Dataset Block Start
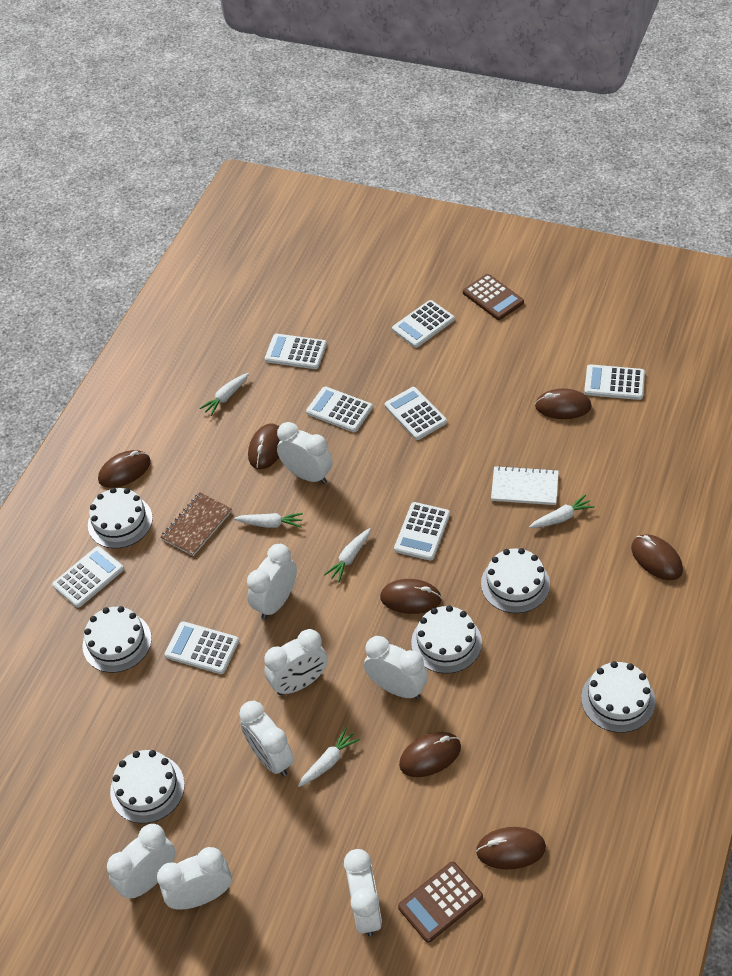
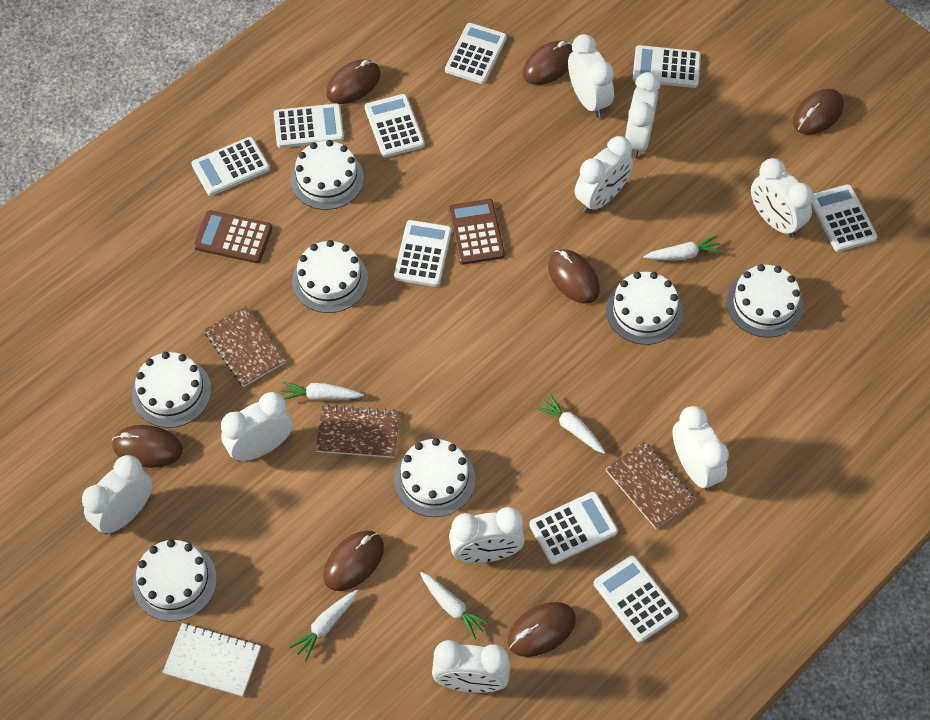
brown notebook: 1 -> 3
white cake: 6 -> 7
white calculator: 8 -> 9
white clock: 8 -> 9

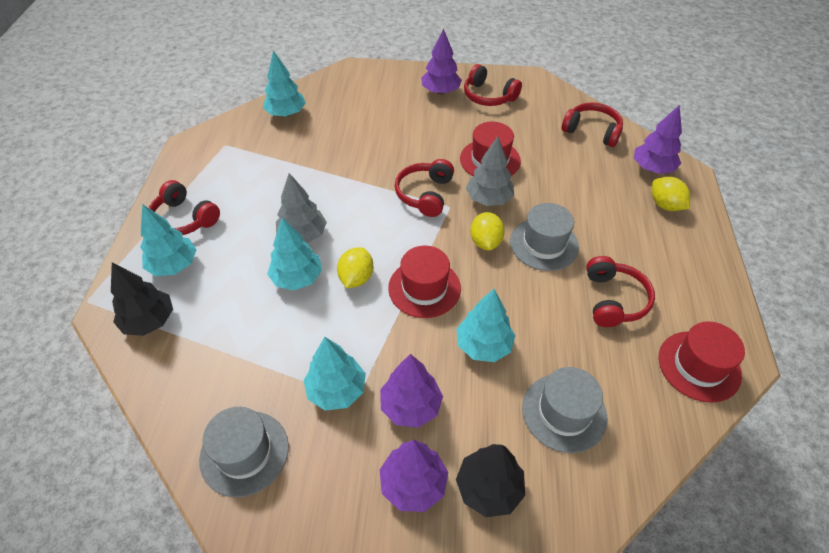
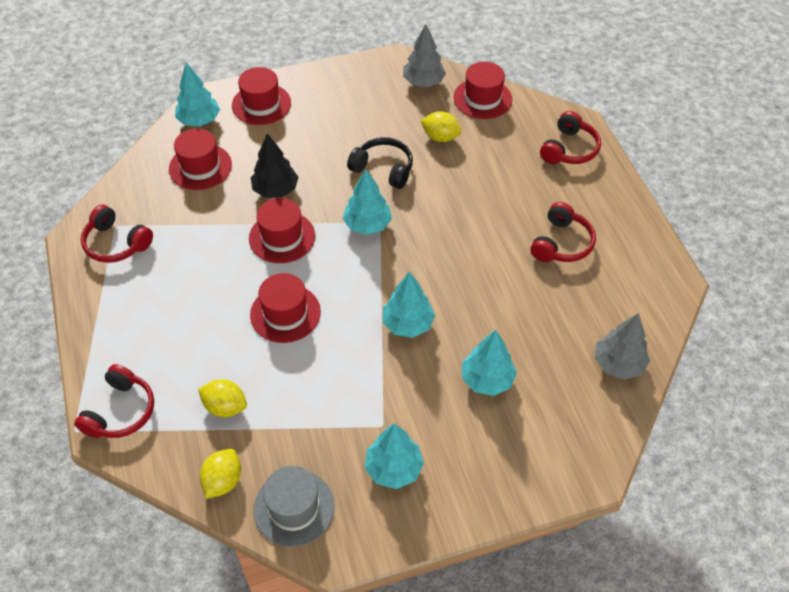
black headphones: 0 -> 1
black tree: 2 -> 1
grey hat: 3 -> 1
purple tree: 4 -> 0
red hat: 3 -> 5
red headphones: 5 -> 4

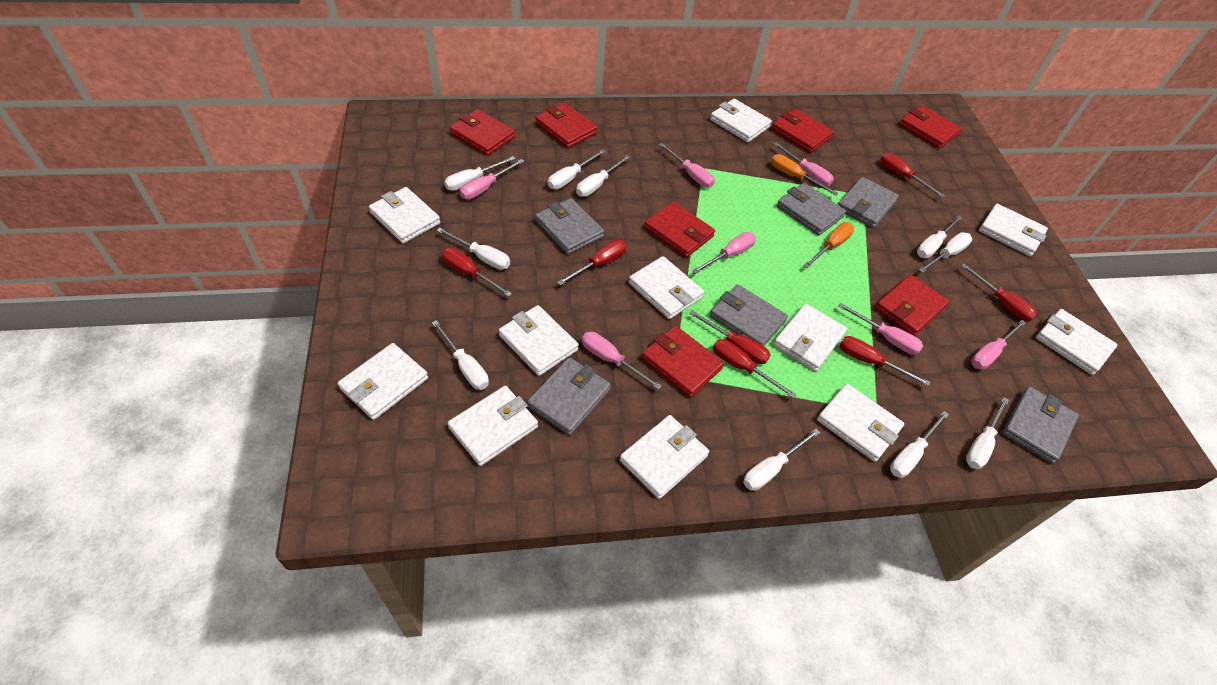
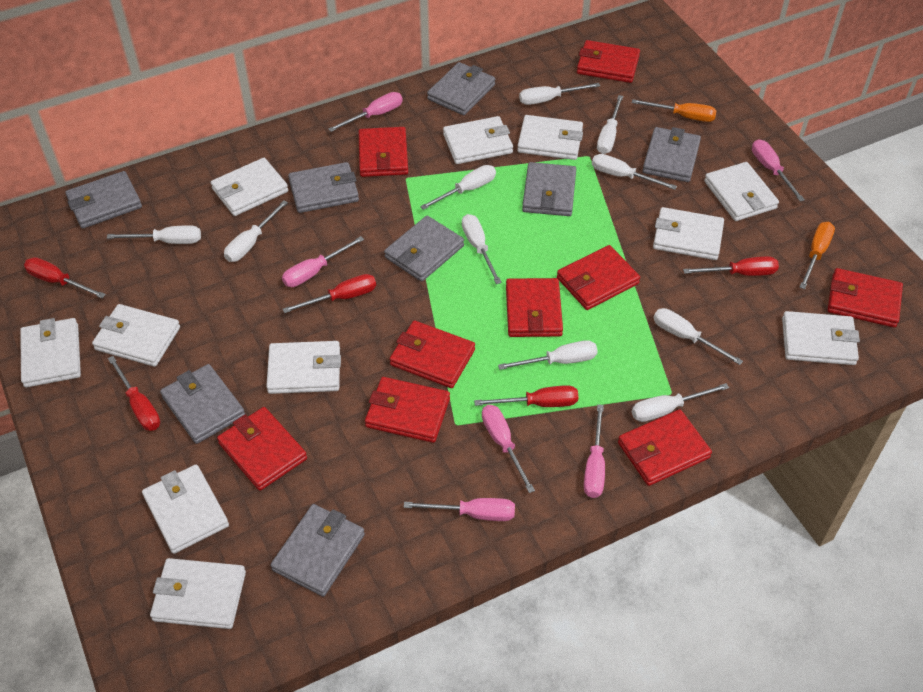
grey wallet: 6 -> 8
pink screwdriver: 7 -> 6
red screwdriver: 7 -> 5
red wallet: 7 -> 9

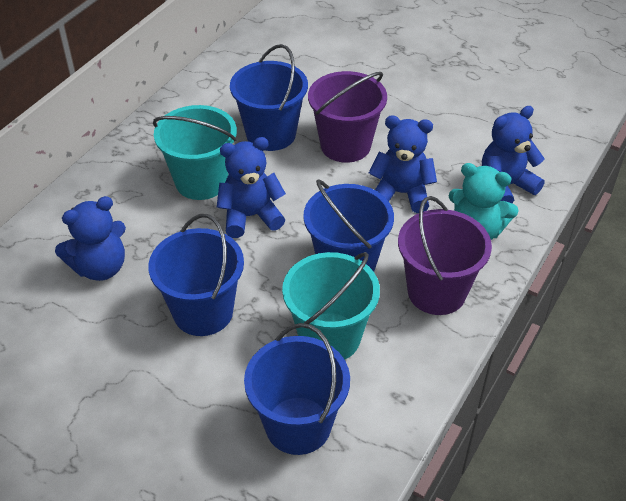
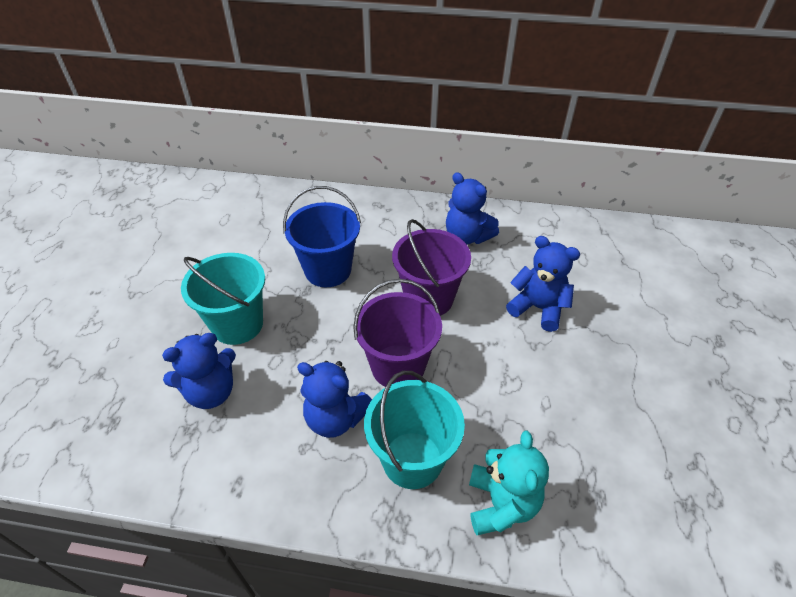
blue bucket: 4 -> 1

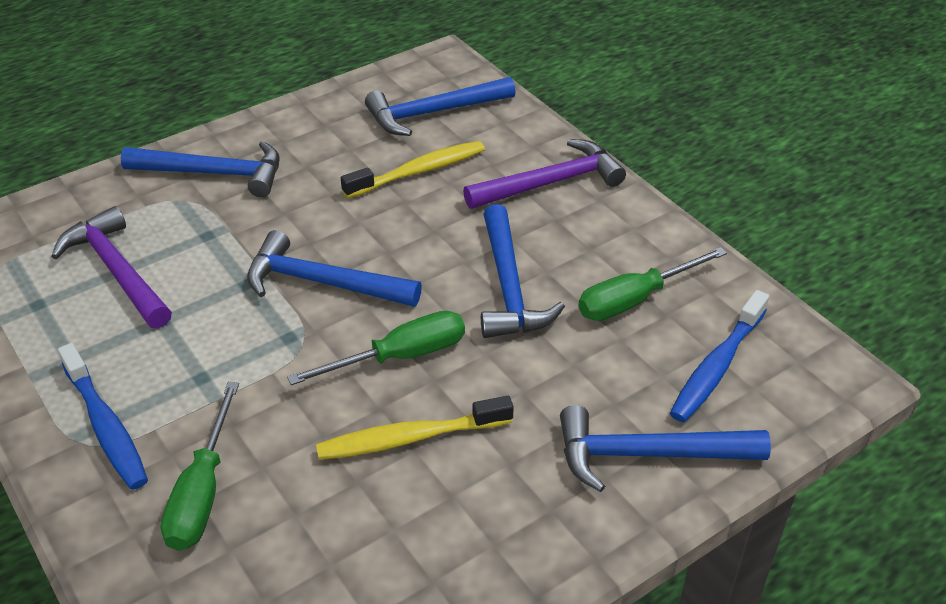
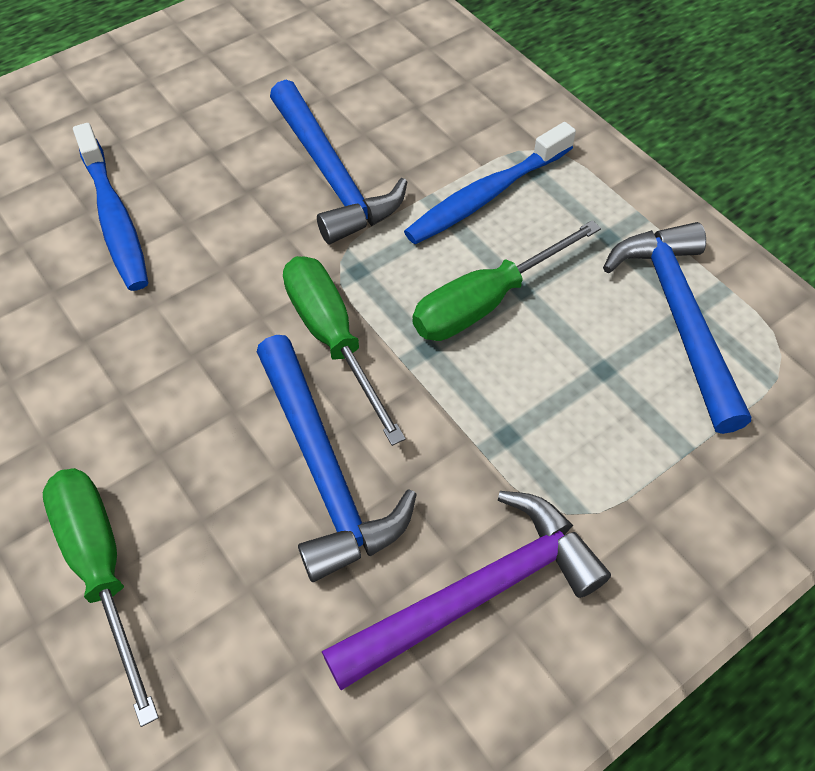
blue hammer: 5 -> 3
purple hammer: 2 -> 1
yellow toothbrush: 2 -> 0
Dataset Block End
Exercise requirements
Once the line holding "white cake: 6 -> 7" is found, copy it and each later line exactly through the end of the data, leaving out the pictures.

Finished task
white cake: 6 -> 7
white calculator: 8 -> 9
white clock: 8 -> 9

black headphones: 0 -> 1
black tree: 2 -> 1
grey hat: 3 -> 1
purple tree: 4 -> 0
red hat: 3 -> 5
red headphones: 5 -> 4

grey wallet: 6 -> 8
pink screwdriver: 7 -> 6
red screwdriver: 7 -> 5
red wallet: 7 -> 9

blue bucket: 4 -> 1

blue hammer: 5 -> 3
purple hammer: 2 -> 1
yellow toothbrush: 2 -> 0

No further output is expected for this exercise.